Set down exactly the stretch of lines below that opens at the line containing "camera: 155 degrees left, 20 degrees up" and continues through the last line of the entries, and nothing else.

(Provided records Opens)

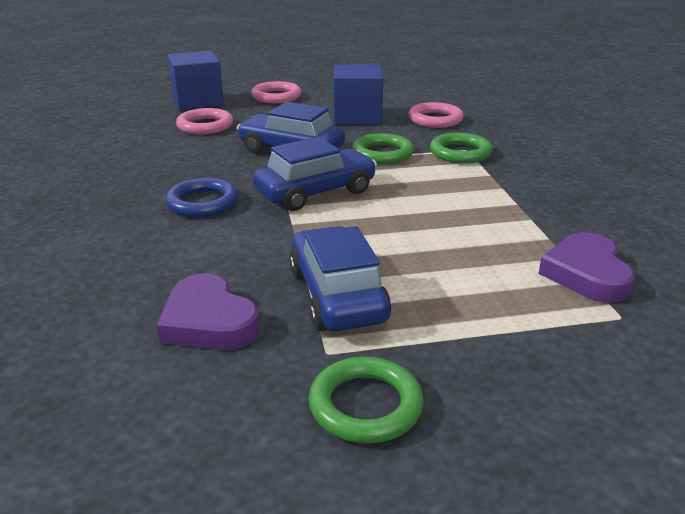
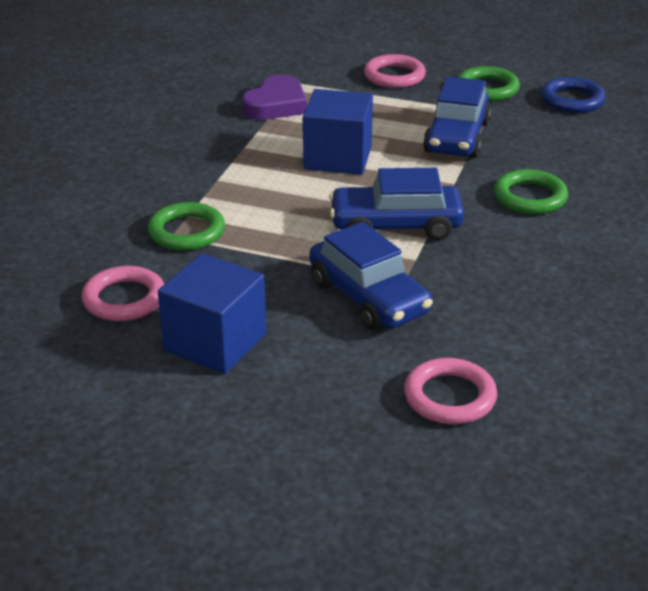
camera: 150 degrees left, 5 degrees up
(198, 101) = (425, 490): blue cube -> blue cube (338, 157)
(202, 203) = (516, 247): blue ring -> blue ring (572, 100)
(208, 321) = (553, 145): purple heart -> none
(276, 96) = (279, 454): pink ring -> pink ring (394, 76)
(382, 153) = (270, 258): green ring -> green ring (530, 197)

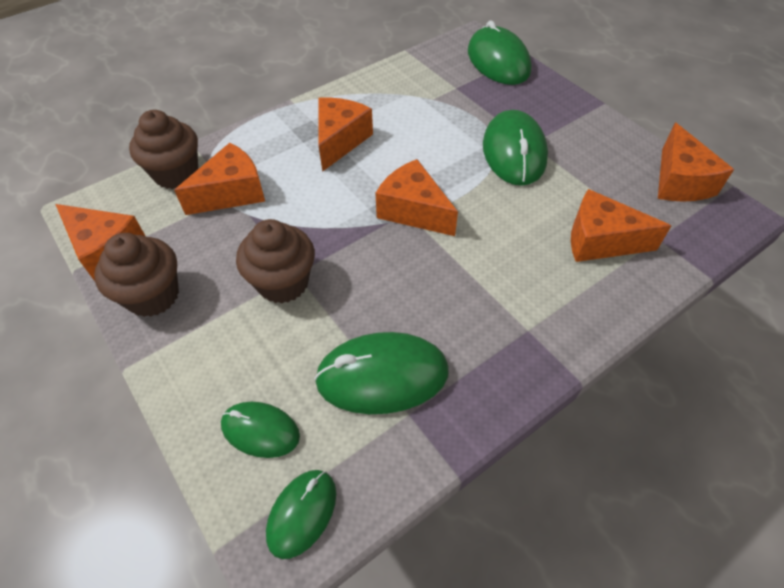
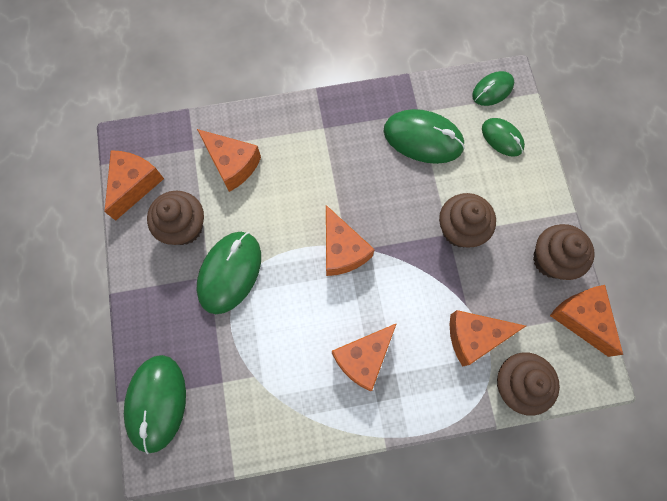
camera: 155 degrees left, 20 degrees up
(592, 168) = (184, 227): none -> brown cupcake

(Provided records Closes)

Solution to this problem:
camera: 155 degrees left, 20 degrees up
(592, 168) = (184, 227): none -> brown cupcake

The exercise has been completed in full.